= Material provided =
----
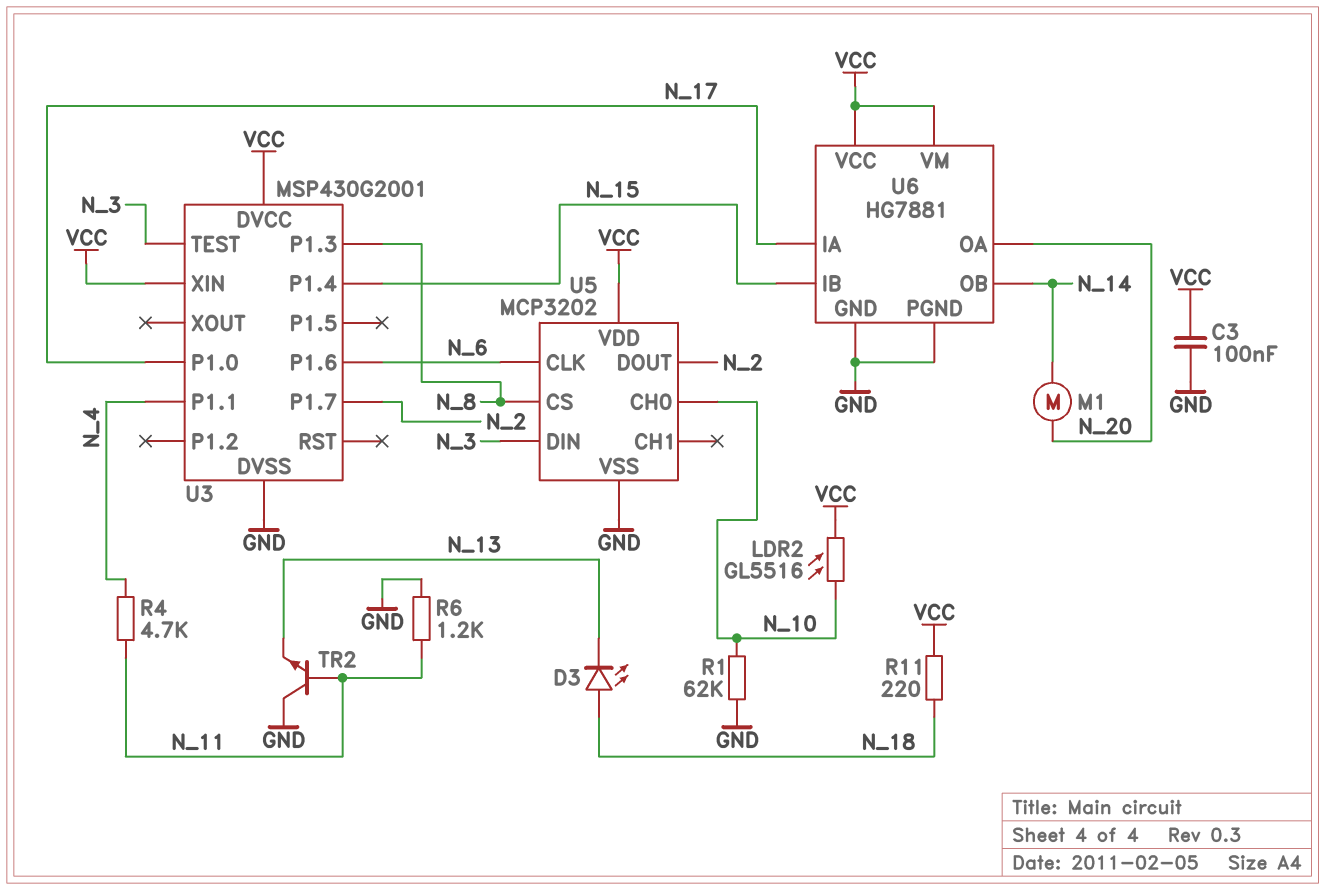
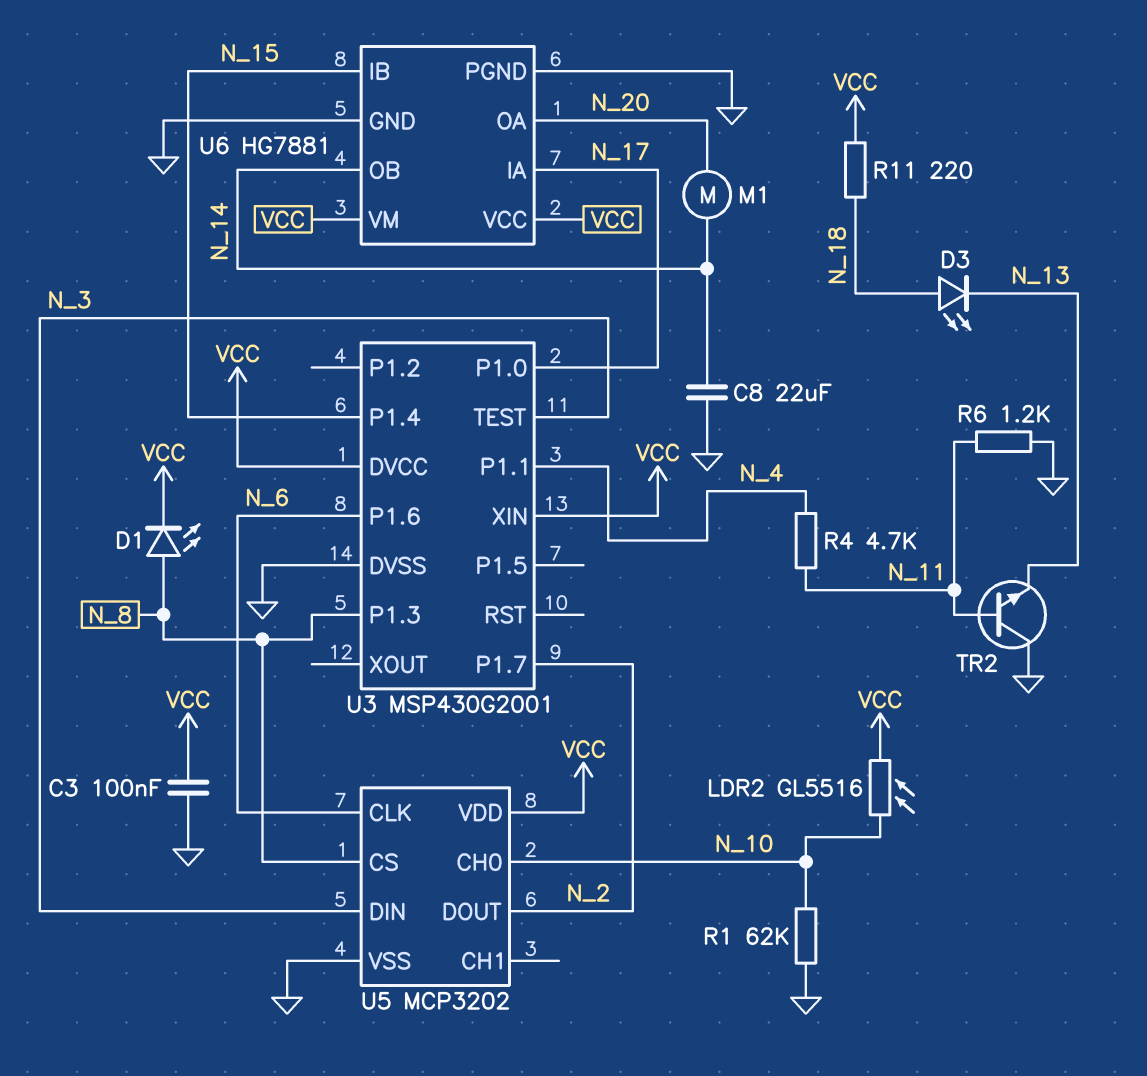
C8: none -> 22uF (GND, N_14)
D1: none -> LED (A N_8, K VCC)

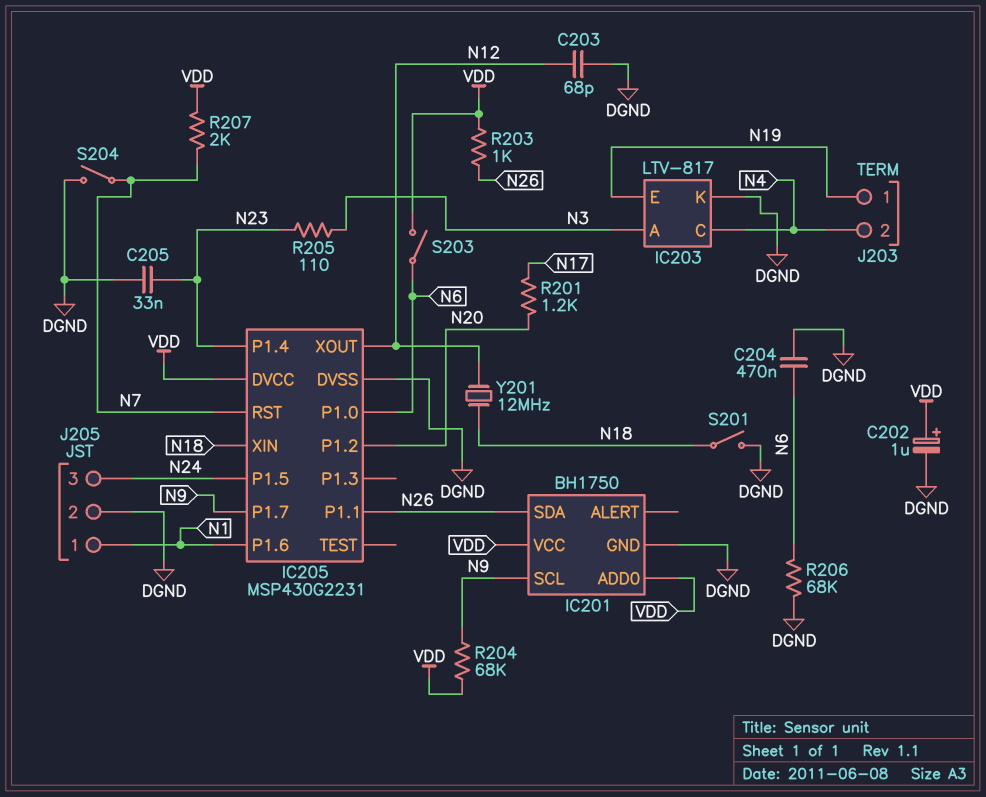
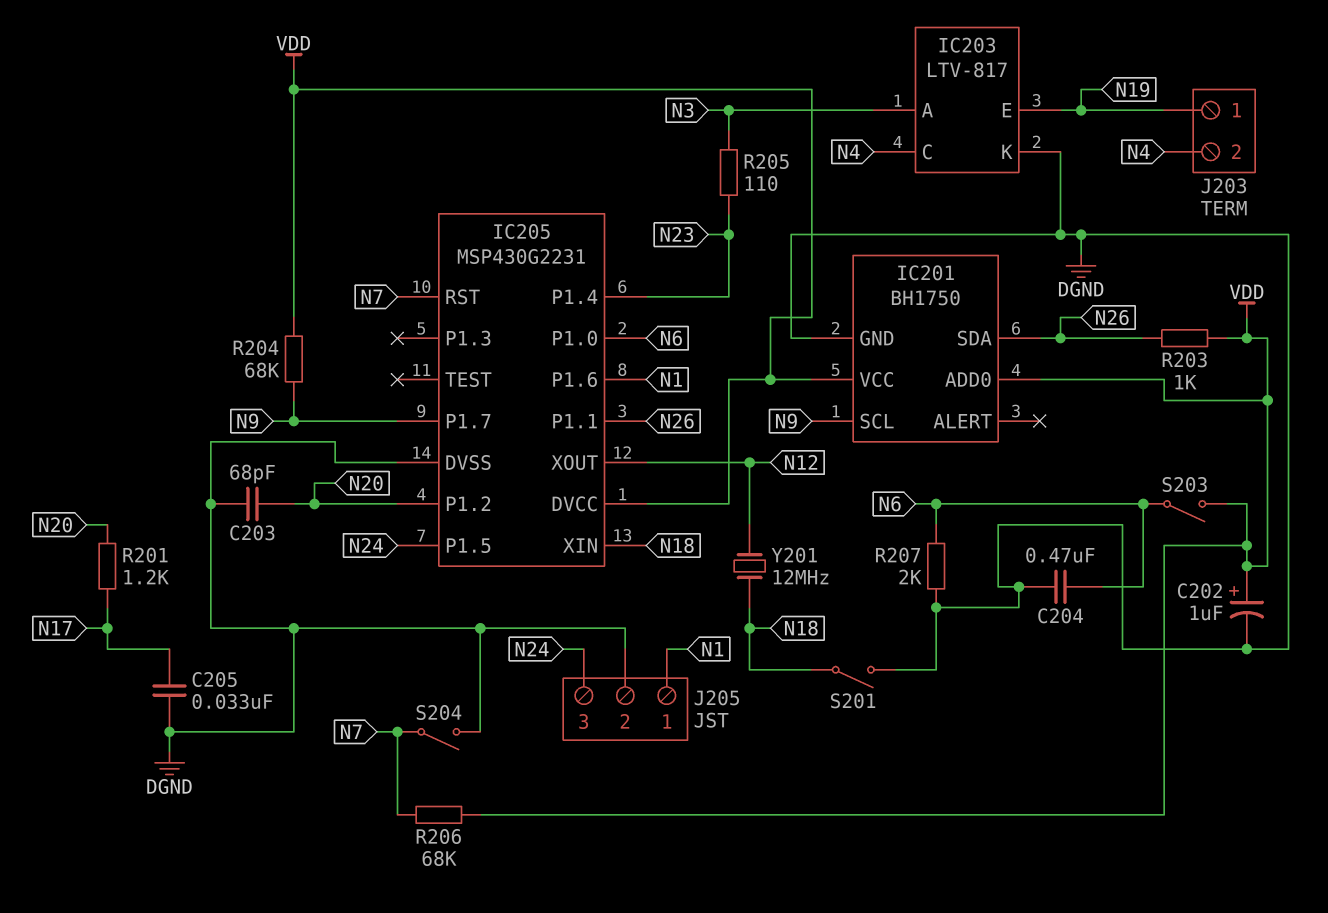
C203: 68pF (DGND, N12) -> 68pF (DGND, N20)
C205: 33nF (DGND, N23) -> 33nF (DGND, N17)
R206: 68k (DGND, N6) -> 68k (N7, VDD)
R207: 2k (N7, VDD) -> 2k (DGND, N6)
----
= What this task involves =
The expected answer is the lines from the one that has "D1: none -> LED (A N_8, K VCC)" to the end of the listing, transcribed exactly, with pictures left out and no other line added.

= Exercise solution =
D1: none -> LED (A N_8, K VCC)

C203: 68pF (DGND, N12) -> 68pF (DGND, N20)
C205: 33nF (DGND, N23) -> 33nF (DGND, N17)
R206: 68k (DGND, N6) -> 68k (N7, VDD)
R207: 2k (N7, VDD) -> 2k (DGND, N6)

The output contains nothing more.